▶ Description of the task: Below is a block of records: output all of them exactly and leave out the pictures.
Records: Begin
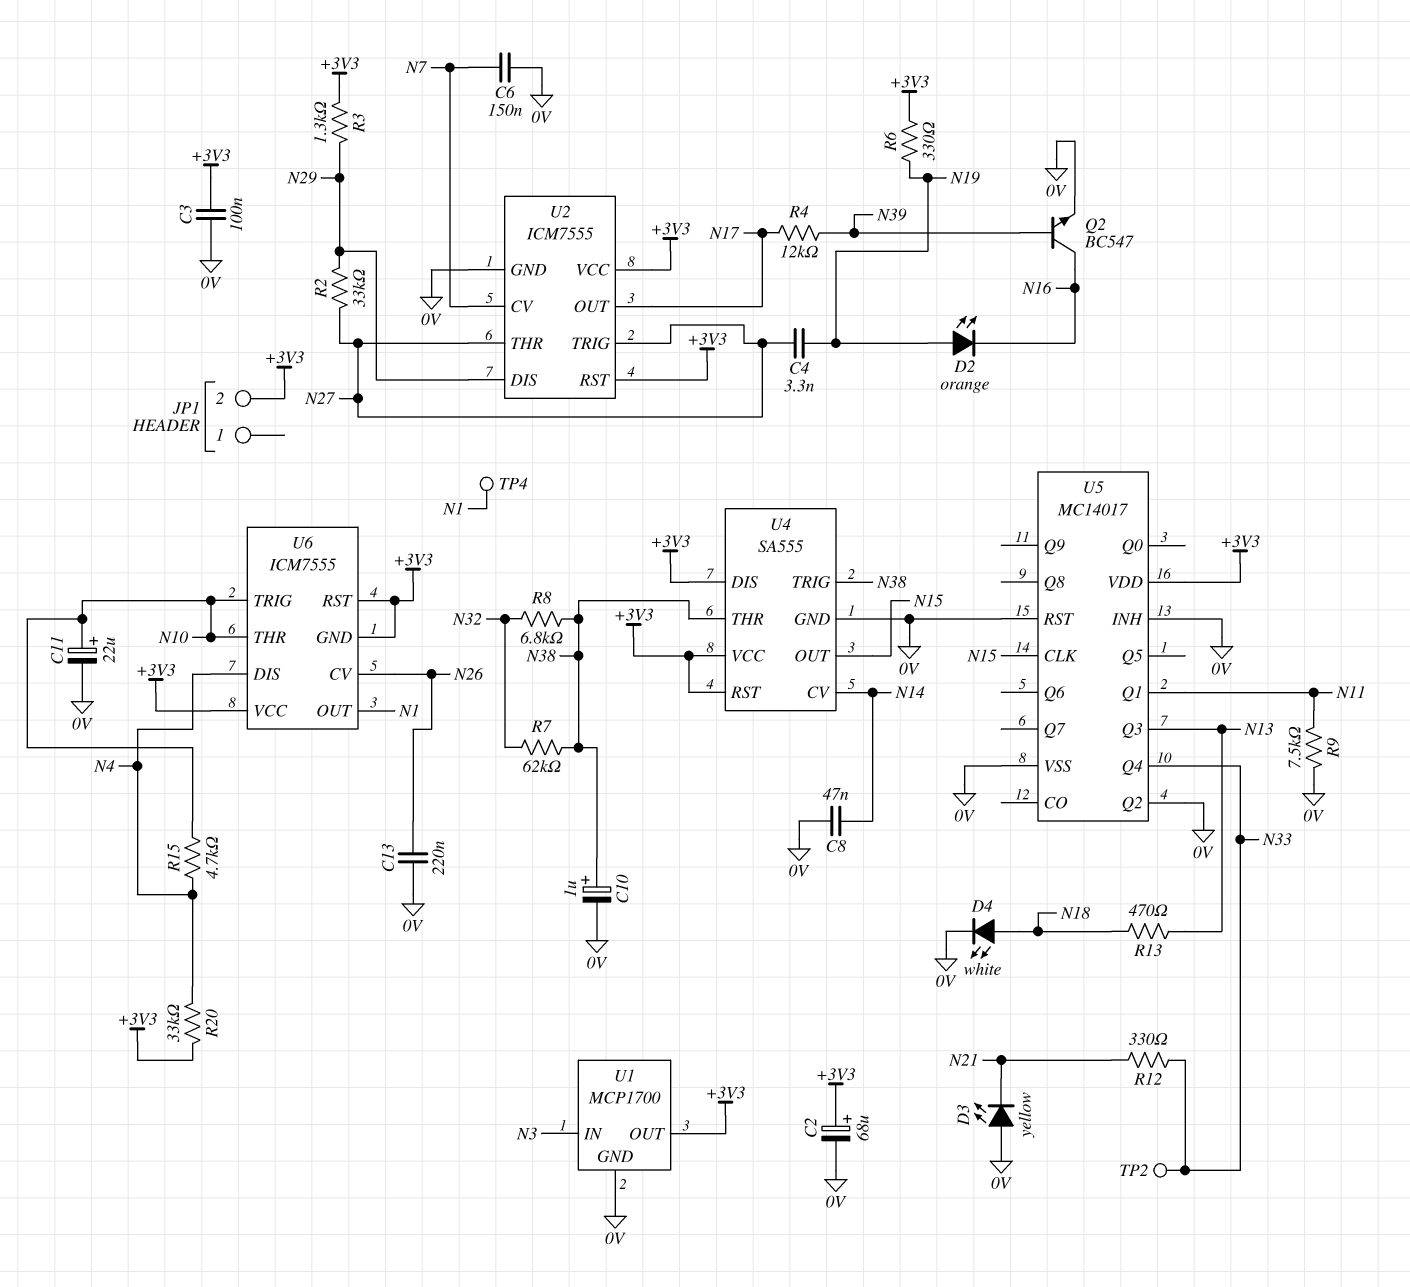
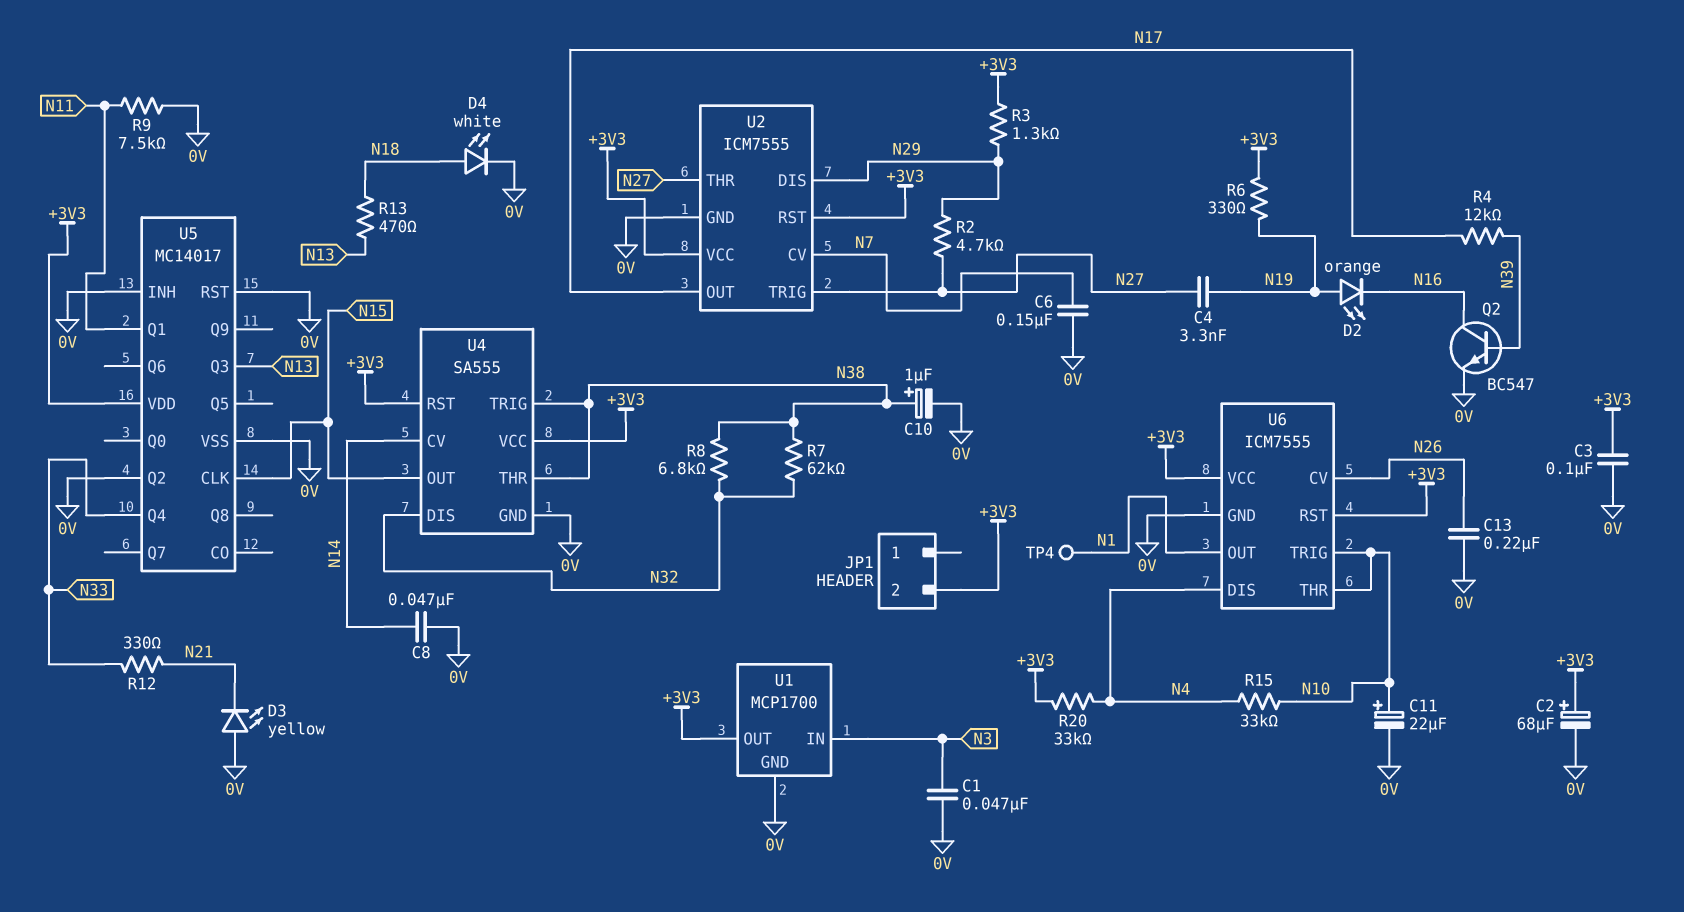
C1: none -> 47nF (0V, N3)
R2: 33k (N27, N29) -> 4.7k (N27, N29)
R15: 4.7k (N4, N10) -> 33k (N4, N10)
TP2: test point (N33) -> none
U4 pin DIS: +3V3 -> N32
U6 pin GND: +3V3 -> 0V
Records: End
▶ Answer space:
C1: none -> 47nF (0V, N3)
R2: 33k (N27, N29) -> 4.7k (N27, N29)
R15: 4.7k (N4, N10) -> 33k (N4, N10)
TP2: test point (N33) -> none
U4 pin DIS: +3V3 -> N32
U6 pin GND: +3V3 -> 0V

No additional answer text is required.